● Problem details
Restate, word for word and with no pictures, the stretch of lines in the data below that begins at the line with "building: [25,191,51,222] -> none" and ends at the line with "building: [627,569,686,629] ->", inclusive.

● The records
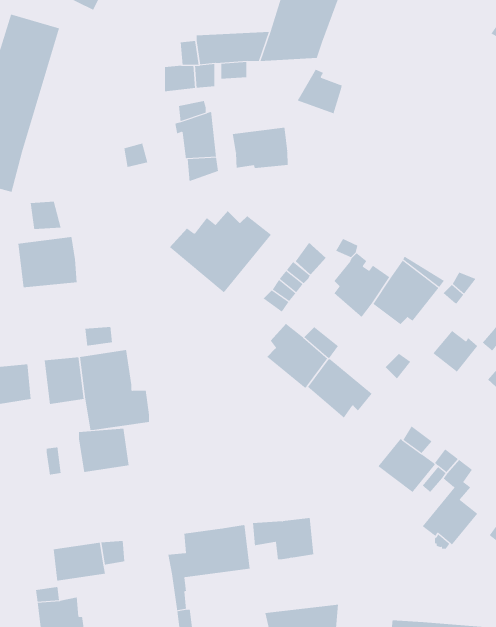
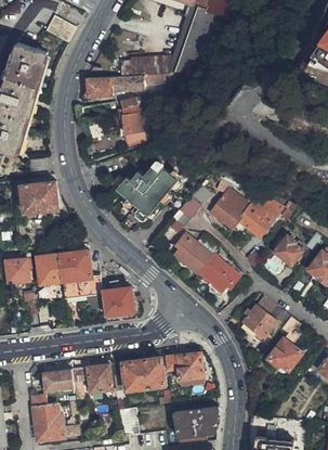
building: none -> [82,77,110,99]
building: [297,69,343,114] -> none
building: [232,127,288,169] -> none
building: [78,428,129,472] -> [102,288,133,316]
building: none -> [88,364,113,393]

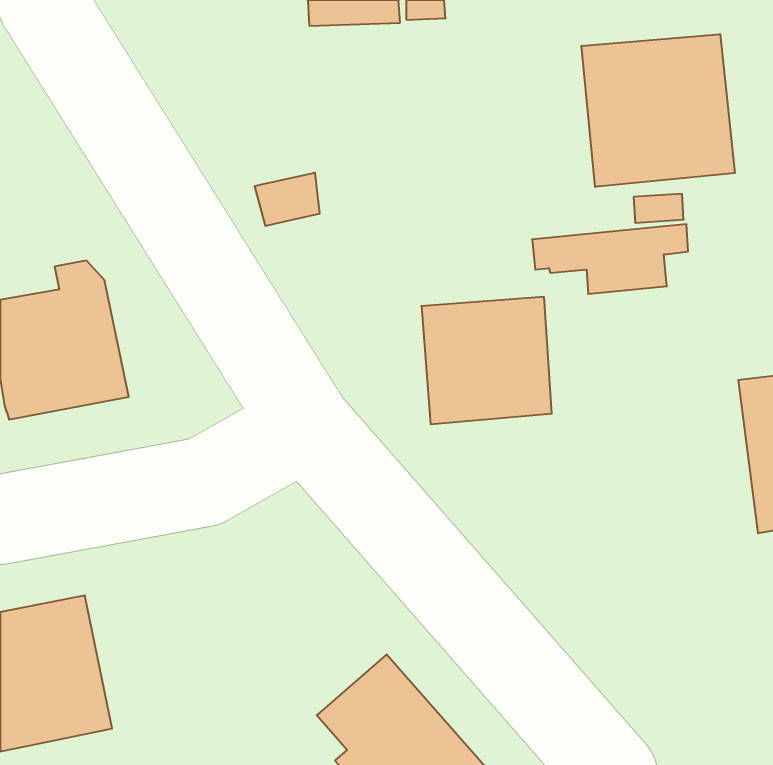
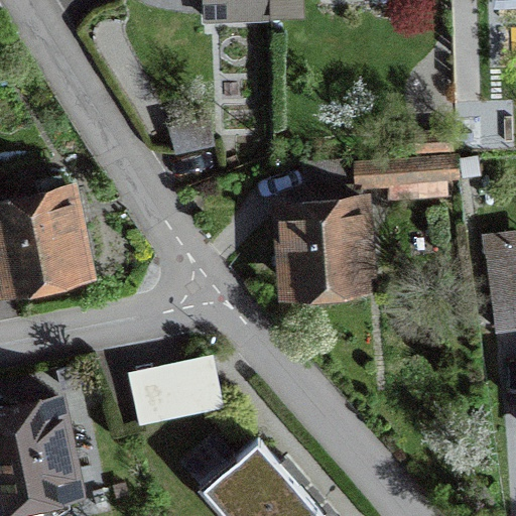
building: [582,34,735,187] -> none
building: none -> [134,362,220,423]

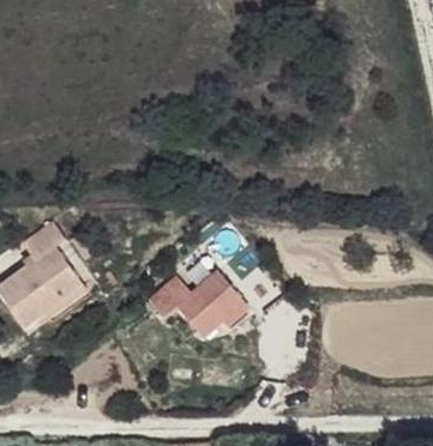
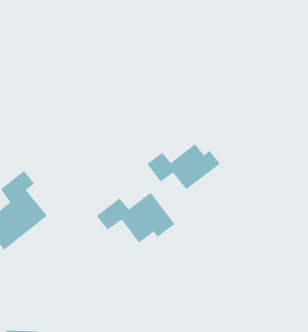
building: none -> [146,143,221,190]

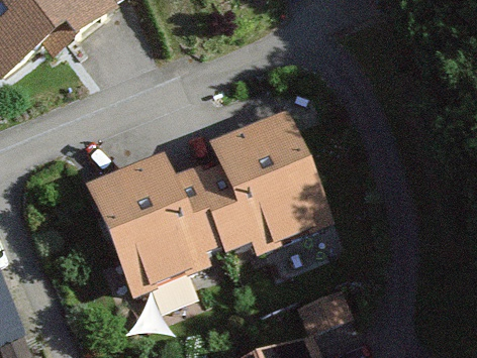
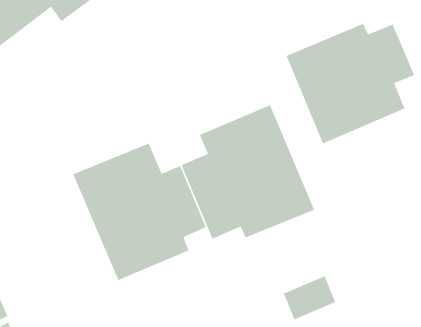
building: none -> [286,23,415,144]

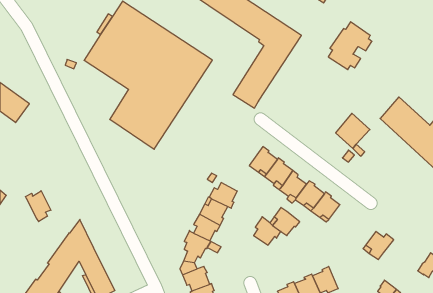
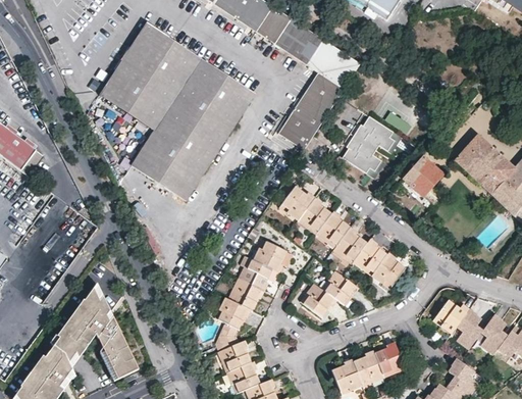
building: [328,22,372,70] -> [344,116,396,173]
building: none -> [281,186,314,220]
building: [25,191,51,222] -> none
building: none -> [458,309,481,346]
building: none -> [482,313,506,351]

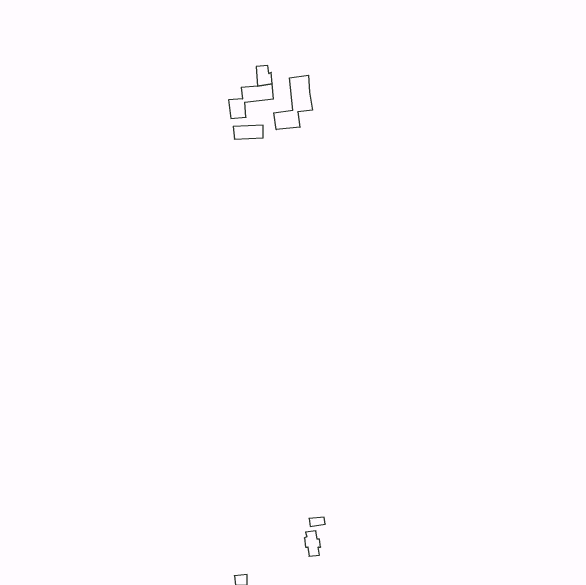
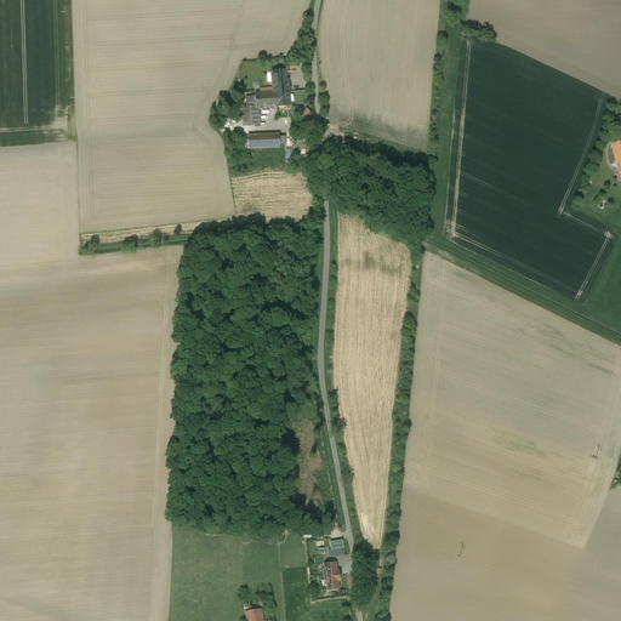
building: [274,75,312,130] -> none

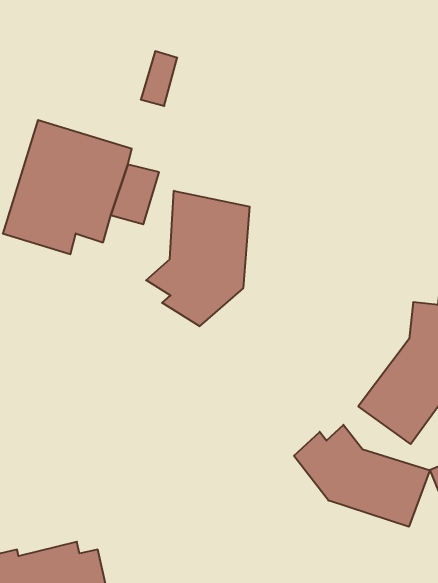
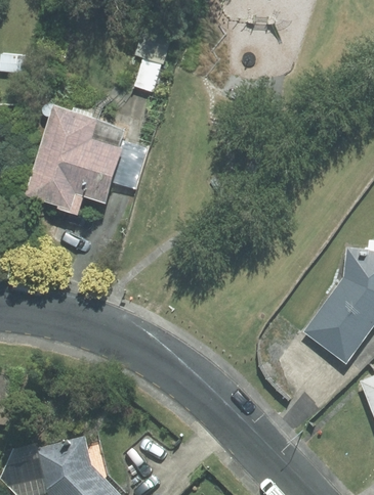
building: [146,191,250,326] -> none
building: [294,425,430,527] -> none

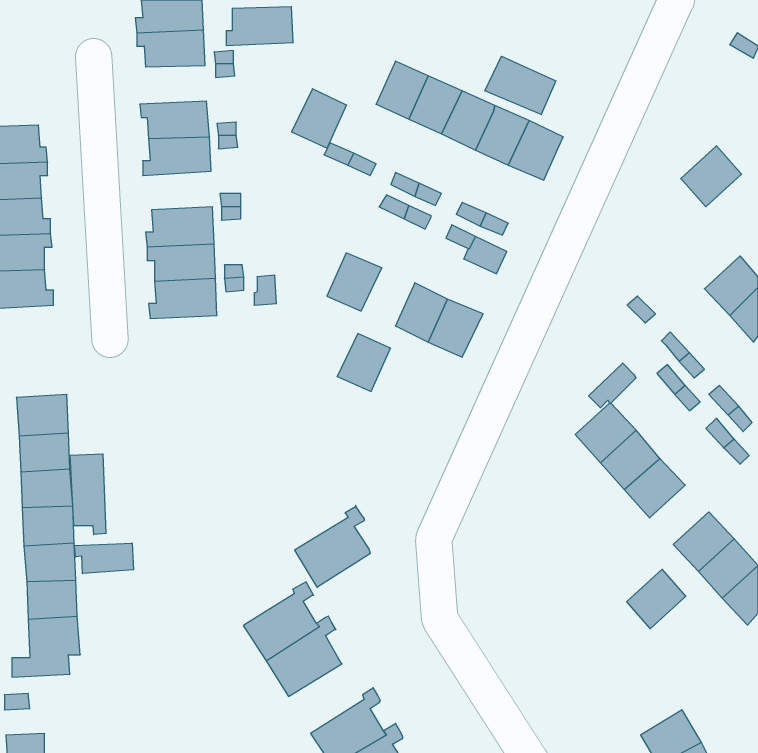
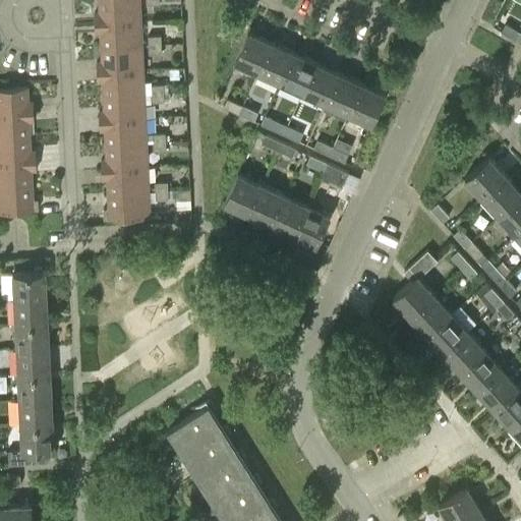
building: [226,7,293,46] -> [96,50,141,76]
building: [485,56,556,115] -> none
building: [292,89,347,148] -> [233,36,271,76]
building: [681,146,742,207] -> [465,161,507,202]
building: none -> [98,122,146,149]
building: [337,333,391,391] -> [247,188,284,228]
building: [70,454,106,535] -> none
building: [295,505,370,587] -> [197,451,249,507]
building: [74,543,134,574] -> none
building: [627,569,686,629] -> [445,337,485,378]

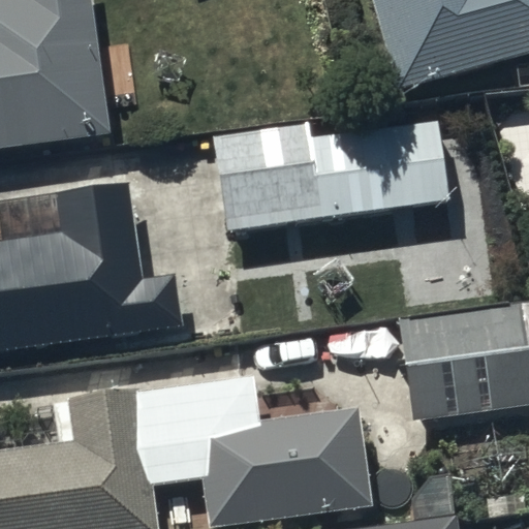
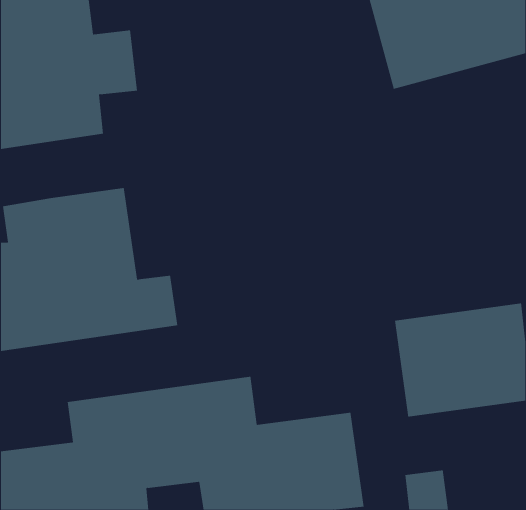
building: [210,122,446,232] -> none

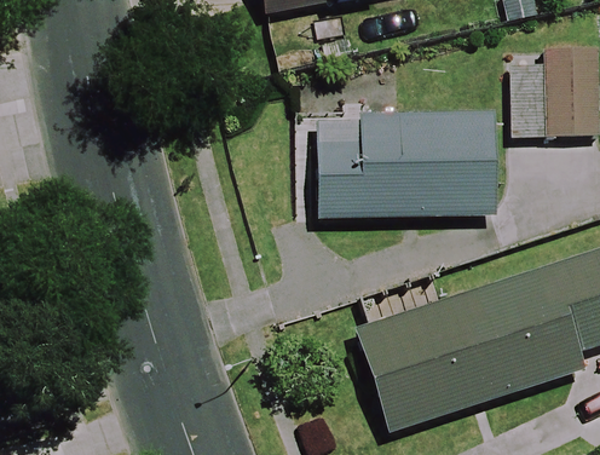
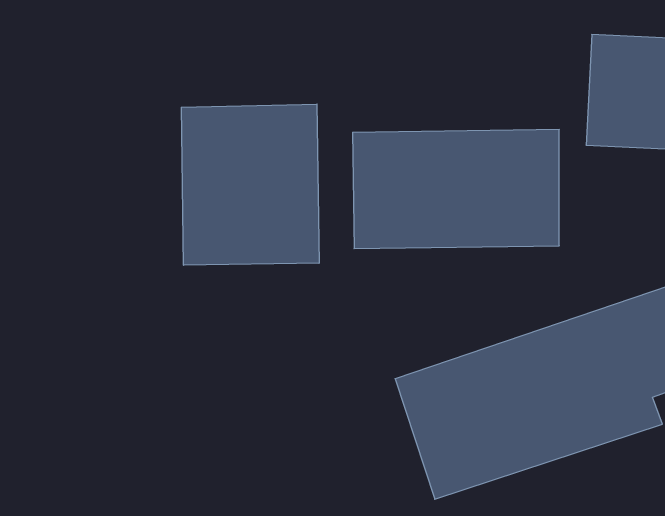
building: none -> [181,104,319,265]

● Exercise result
building: [25,191,51,222] -> none
building: none -> [458,309,481,346]
building: none -> [482,313,506,351]

building: [274,75,312,130] -> none

building: [146,191,250,326] -> none
building: [294,425,430,527] -> none

building: [226,7,293,46] -> [96,50,141,76]
building: [485,56,556,115] -> none
building: [292,89,347,148] -> [233,36,271,76]
building: [681,146,742,207] -> [465,161,507,202]
building: none -> [98,122,146,149]
building: [337,333,391,391] -> [247,188,284,228]
building: [70,454,106,535] -> none
building: [295,505,370,587] -> [197,451,249,507]
building: [74,543,134,574] -> none
building: [627,569,686,629] -> [445,337,485,378]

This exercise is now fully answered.